==== Dataset extract
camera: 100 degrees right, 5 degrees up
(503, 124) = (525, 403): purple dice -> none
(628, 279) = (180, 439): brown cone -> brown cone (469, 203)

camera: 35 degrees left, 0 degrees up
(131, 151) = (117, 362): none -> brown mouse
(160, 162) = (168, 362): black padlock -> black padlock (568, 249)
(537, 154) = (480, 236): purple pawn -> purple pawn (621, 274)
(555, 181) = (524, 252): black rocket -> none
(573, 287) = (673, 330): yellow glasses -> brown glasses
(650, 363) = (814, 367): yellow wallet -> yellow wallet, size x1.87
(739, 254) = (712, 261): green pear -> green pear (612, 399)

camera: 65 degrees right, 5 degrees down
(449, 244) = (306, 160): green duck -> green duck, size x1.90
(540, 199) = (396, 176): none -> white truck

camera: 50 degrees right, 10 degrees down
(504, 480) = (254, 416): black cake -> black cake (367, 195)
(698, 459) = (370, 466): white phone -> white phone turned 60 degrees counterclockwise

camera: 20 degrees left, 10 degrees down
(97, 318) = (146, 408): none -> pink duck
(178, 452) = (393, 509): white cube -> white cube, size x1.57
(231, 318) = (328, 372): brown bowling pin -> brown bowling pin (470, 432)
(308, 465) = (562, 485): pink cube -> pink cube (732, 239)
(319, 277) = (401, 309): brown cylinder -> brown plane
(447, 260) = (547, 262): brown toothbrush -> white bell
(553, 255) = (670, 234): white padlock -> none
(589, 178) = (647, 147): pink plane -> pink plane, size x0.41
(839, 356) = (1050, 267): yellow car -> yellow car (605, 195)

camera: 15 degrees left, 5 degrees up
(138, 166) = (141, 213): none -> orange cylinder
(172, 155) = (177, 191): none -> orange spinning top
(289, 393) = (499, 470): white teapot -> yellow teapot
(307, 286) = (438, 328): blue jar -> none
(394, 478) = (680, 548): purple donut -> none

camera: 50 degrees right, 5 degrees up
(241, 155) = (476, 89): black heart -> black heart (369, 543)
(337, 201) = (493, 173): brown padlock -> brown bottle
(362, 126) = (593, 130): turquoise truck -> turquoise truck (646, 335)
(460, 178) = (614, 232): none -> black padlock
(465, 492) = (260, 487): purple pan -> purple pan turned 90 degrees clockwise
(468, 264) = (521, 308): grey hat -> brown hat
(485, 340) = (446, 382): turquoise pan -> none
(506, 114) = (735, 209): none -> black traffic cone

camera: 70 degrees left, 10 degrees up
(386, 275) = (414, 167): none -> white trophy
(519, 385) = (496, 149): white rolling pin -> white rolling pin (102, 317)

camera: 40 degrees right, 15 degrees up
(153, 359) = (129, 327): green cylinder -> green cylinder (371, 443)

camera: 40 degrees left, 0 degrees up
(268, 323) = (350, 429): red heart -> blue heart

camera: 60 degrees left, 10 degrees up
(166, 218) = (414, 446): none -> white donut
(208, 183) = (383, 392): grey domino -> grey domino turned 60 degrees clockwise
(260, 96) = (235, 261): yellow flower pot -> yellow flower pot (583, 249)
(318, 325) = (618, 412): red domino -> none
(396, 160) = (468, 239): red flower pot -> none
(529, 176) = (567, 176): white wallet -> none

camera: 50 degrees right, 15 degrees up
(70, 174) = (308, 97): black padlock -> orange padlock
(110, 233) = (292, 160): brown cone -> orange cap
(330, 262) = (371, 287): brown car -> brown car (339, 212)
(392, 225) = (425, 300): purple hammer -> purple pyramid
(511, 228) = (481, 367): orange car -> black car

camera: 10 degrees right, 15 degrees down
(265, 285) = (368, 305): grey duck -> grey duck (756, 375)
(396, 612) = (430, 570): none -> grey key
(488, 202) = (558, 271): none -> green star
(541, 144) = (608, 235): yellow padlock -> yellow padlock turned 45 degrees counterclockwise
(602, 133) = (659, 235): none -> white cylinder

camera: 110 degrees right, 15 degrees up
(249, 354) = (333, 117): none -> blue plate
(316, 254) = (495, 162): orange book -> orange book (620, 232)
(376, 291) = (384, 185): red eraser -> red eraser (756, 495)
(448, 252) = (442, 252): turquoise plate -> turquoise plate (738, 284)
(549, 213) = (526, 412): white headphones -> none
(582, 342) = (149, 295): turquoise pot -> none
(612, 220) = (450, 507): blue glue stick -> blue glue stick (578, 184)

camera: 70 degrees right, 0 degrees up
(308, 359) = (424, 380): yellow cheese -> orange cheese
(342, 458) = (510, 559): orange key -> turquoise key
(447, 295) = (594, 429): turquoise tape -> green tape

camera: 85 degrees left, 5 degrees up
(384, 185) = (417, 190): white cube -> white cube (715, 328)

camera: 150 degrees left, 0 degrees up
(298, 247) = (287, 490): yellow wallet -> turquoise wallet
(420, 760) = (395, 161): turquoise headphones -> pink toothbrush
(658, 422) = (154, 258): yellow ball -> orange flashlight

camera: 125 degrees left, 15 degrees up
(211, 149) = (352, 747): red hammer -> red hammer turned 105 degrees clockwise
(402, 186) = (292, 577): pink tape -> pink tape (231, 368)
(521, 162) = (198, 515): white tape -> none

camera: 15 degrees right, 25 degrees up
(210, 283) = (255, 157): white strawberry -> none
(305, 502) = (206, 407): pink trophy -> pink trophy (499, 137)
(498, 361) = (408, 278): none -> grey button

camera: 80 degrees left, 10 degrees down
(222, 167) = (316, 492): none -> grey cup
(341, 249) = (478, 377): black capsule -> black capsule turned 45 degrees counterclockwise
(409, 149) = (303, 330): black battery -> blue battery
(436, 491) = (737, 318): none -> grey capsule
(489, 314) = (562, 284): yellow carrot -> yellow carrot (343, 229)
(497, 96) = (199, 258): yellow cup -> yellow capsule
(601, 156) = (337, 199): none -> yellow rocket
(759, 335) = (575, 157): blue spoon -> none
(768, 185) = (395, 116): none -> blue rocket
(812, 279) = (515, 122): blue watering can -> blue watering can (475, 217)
========
» **What this task involves**: Please copy the lines above from the line with "camera: 35 degrees left, 0 degrees up" up to and including the line with "camera: 65 degrees right, 5 degrees down", exactly as written and with nothing else.

» **Exercise answer**:
camera: 35 degrees left, 0 degrees up
(131, 151) = (117, 362): none -> brown mouse
(160, 162) = (168, 362): black padlock -> black padlock (568, 249)
(537, 154) = (480, 236): purple pawn -> purple pawn (621, 274)
(555, 181) = (524, 252): black rocket -> none
(573, 287) = (673, 330): yellow glasses -> brown glasses
(650, 363) = (814, 367): yellow wallet -> yellow wallet, size x1.87
(739, 254) = (712, 261): green pear -> green pear (612, 399)

camera: 65 degrees right, 5 degrees down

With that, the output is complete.